--- DESCRIPTION OF THE TASK ---
With the images removed, return every line below exactly as it reads.

----- DATASET RECORDS

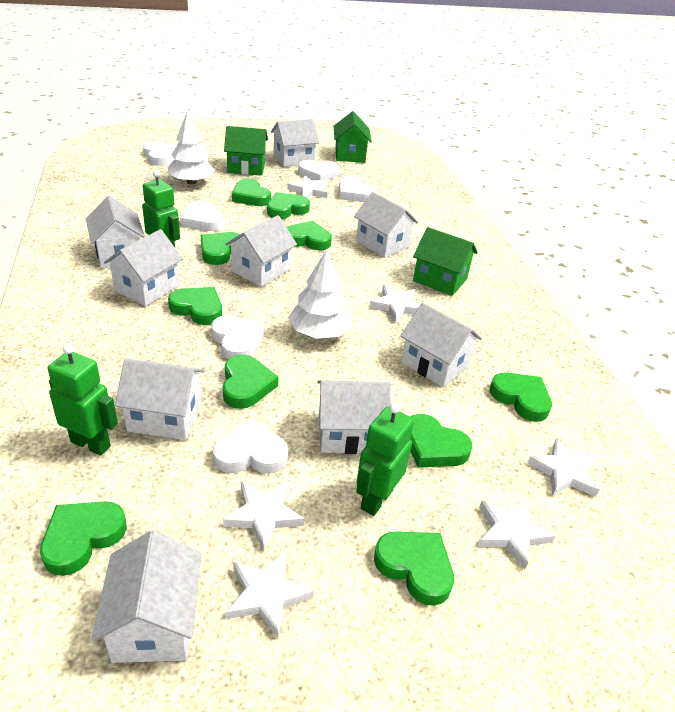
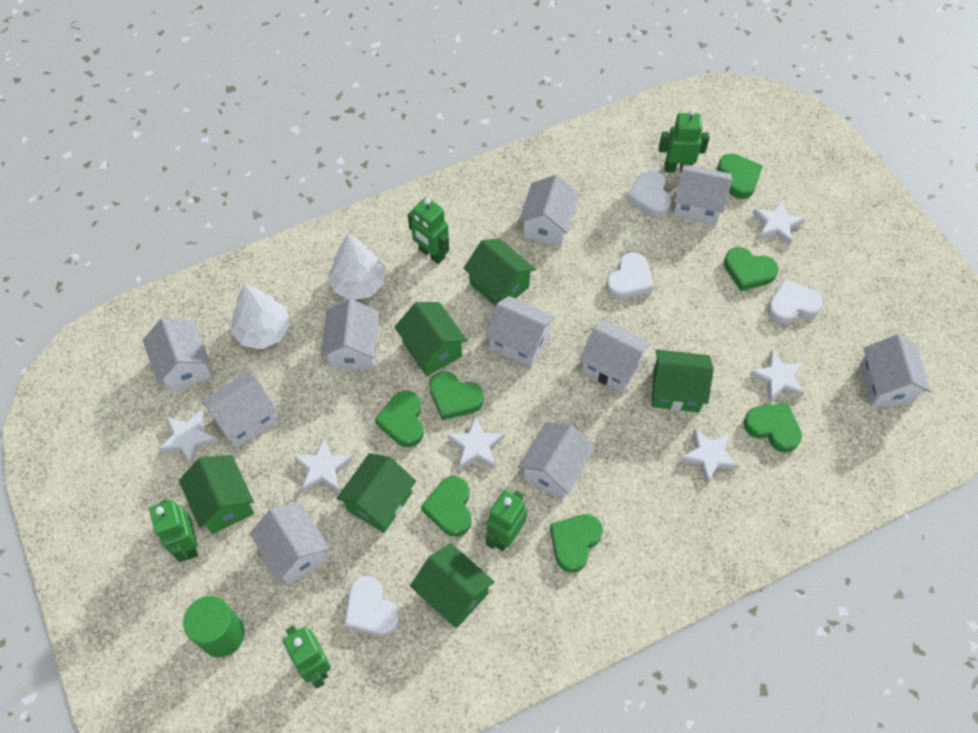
green cylinder: 0 -> 1
green heart: 10 -> 7
green house: 3 -> 6
green robot: 3 -> 5
white heart: 6 -> 4
white house: 9 -> 10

----------

--- EXERCISE SOLUTION ---
green cylinder: 0 -> 1
green heart: 10 -> 7
green house: 3 -> 6
green robot: 3 -> 5
white heart: 6 -> 4
white house: 9 -> 10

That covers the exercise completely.